(Records contained in a dataset)
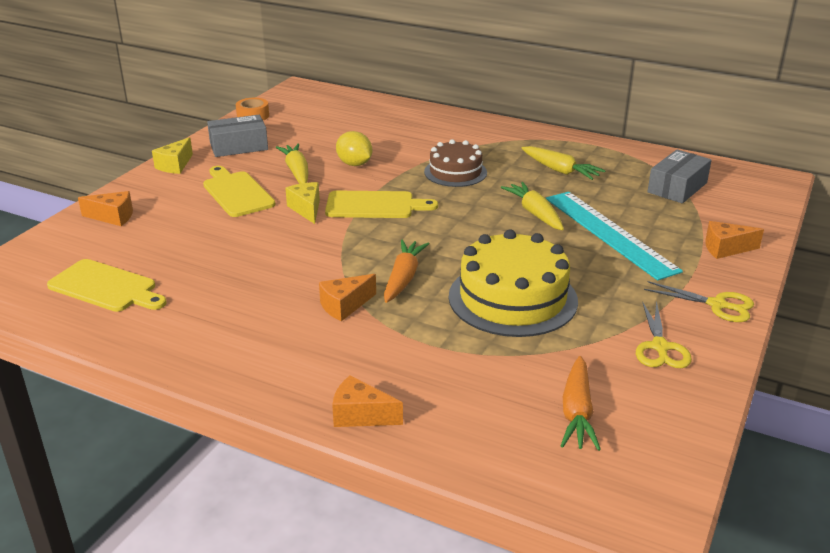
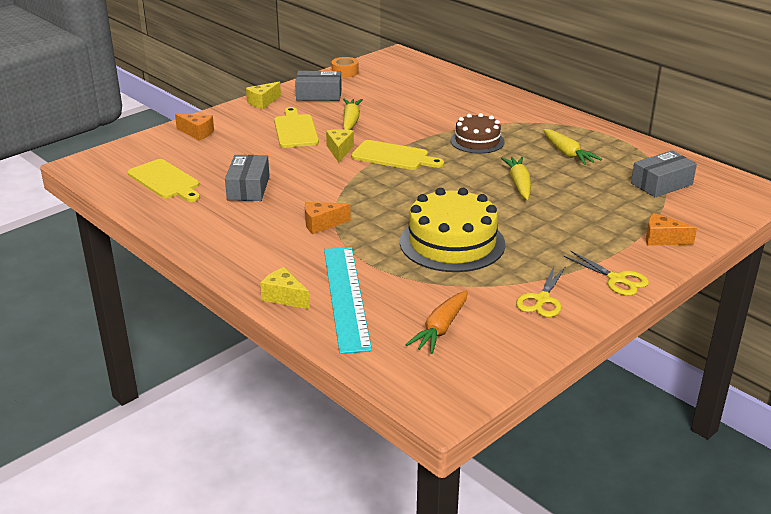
camera: 20 degrees right, 0 degrees up
orange cheese [332,376,403,427] -> yellow cheese [260,267,310,309]
yellow lemon [336,131,372,166] -> none
orange carrot [384,240,429,303] -> none
turquoise ruler [546,192,683,280] -> turquoise ruler moved to [324,247,372,354]
none -> grey box [225,155,270,201]

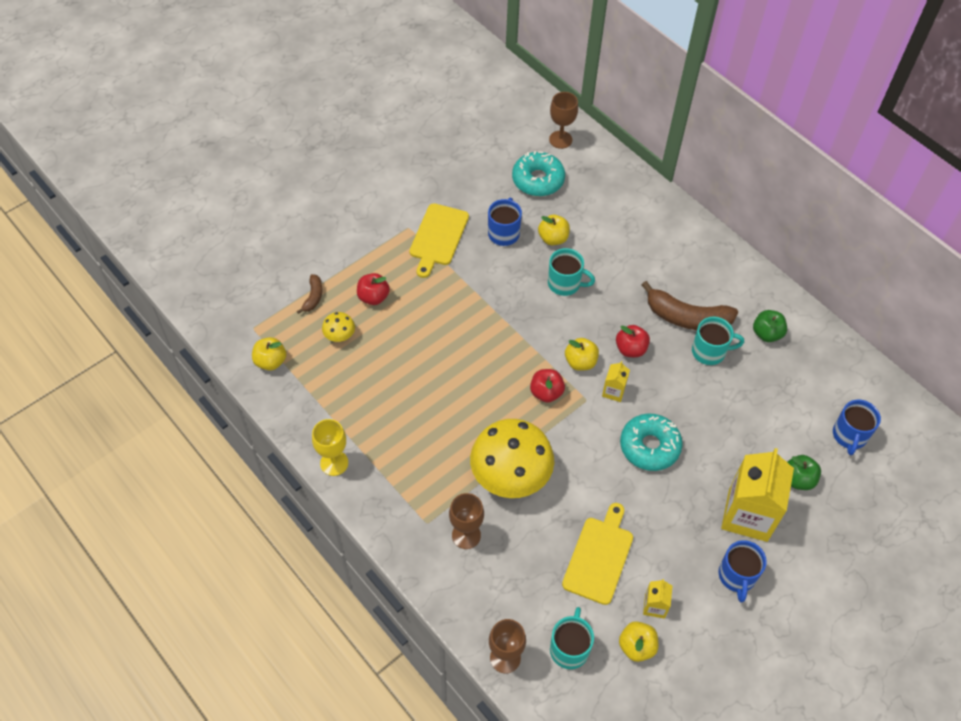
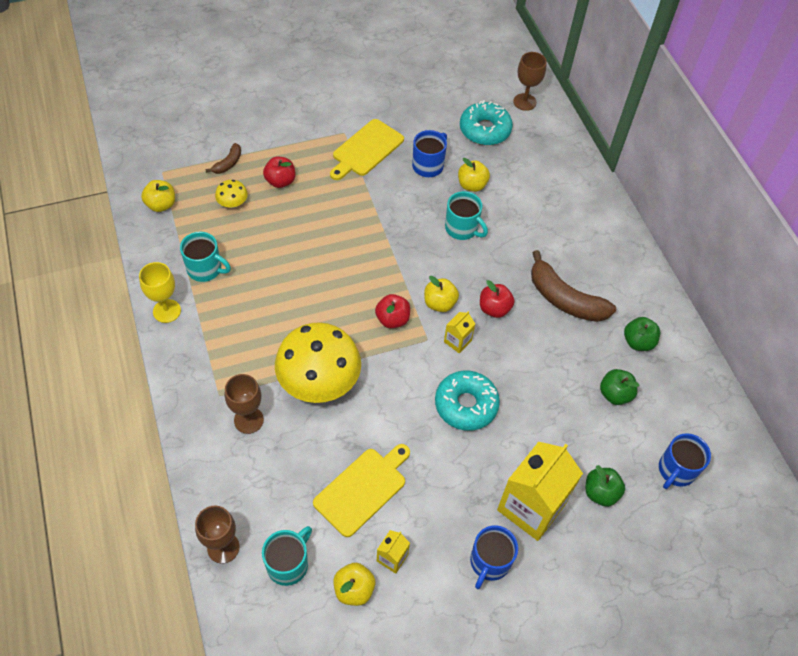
camera: 20 degrees right, 0 degrees up
turquoise mug [692,317,744,365] -> turquoise mug moved to [180,232,231,282]
none -> green apple [600,369,639,405]

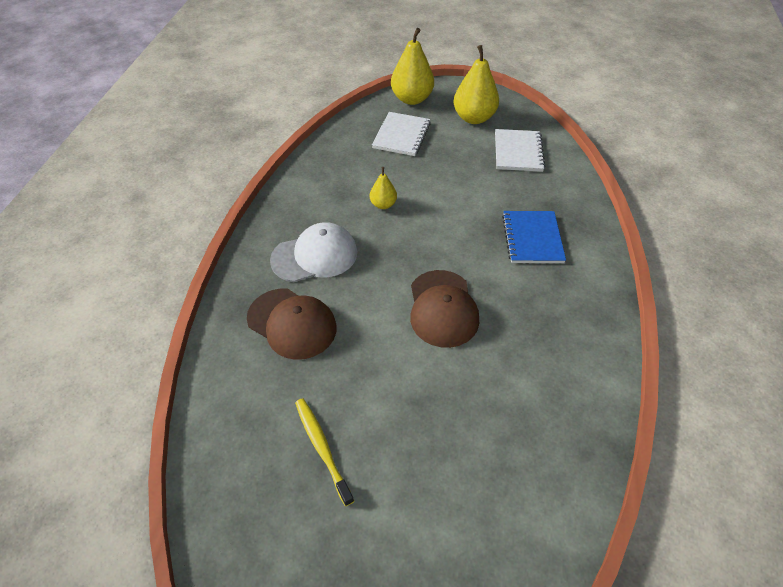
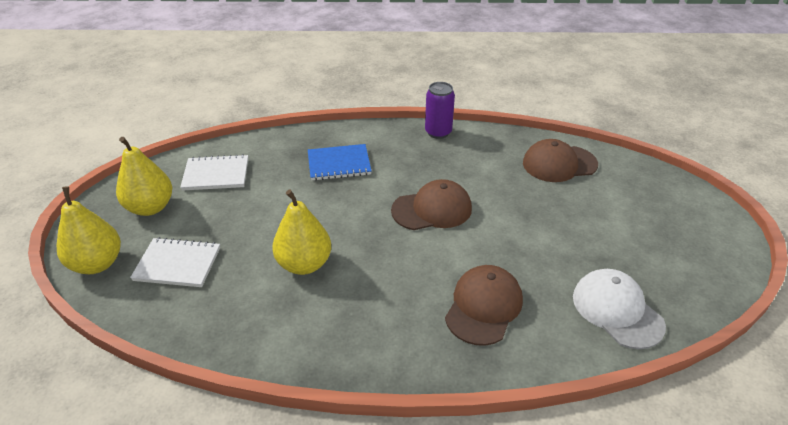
camera: 100 degrees left, 10 degrees down
white cap [270,222,357,282] -> white cap moved to [573,269,666,349]
yellow toothbrush [295,398,354,506] -> none
yellow pear [370,167,397,209] -> yellow pear [272,190,331,275], size x1.88
none -> purple can [425,82,455,139]
none -> brown cap [523,139,598,182]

▶ [What you should do]: Please find all lines of the entries that hold the string "turquoise" and copy them.

▶ [Task response]:
turquoise ruler [546,192,683,280] -> turquoise ruler moved to [324,247,372,354]
turquoise mug [692,317,744,365] -> turquoise mug moved to [180,232,231,282]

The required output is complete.